■ DATA FOR PROCESSING
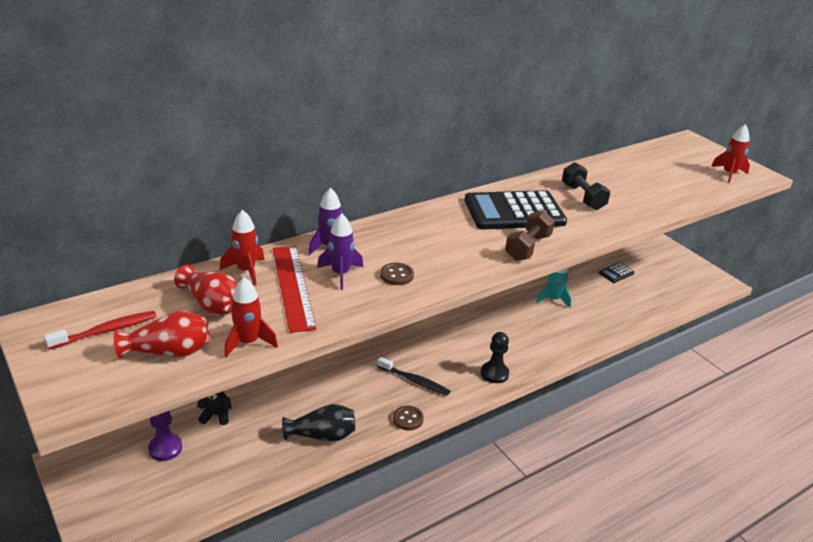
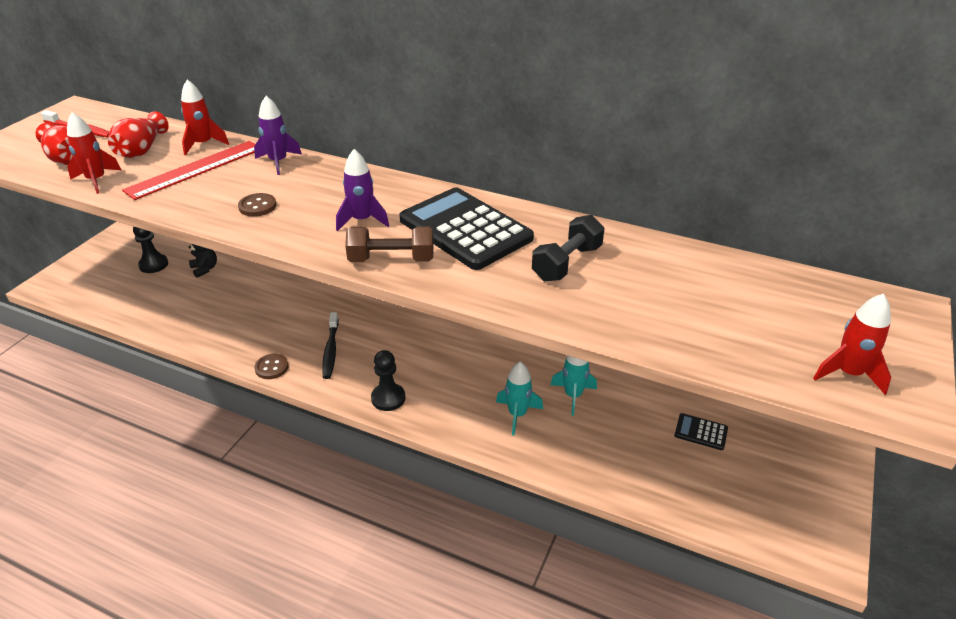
camera: 60 degrees right, 5 degrees up
(165, 448) = (153, 265): purple pawn -> black pawn
(322, 435) = (215, 329): black vase -> none
(340, 274) = (235, 181): purple rocket -> purple rocket (362, 220)
(554, 327) = (517, 414): none -> turquoise rocket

■ WORK INSTRUCTION
Write out the entries above verbatim, without pictures.

■ ANSWER TO THE EXERCISE
camera: 60 degrees right, 5 degrees up
(165, 448) = (153, 265): purple pawn -> black pawn
(322, 435) = (215, 329): black vase -> none
(340, 274) = (235, 181): purple rocket -> purple rocket (362, 220)
(554, 327) = (517, 414): none -> turquoise rocket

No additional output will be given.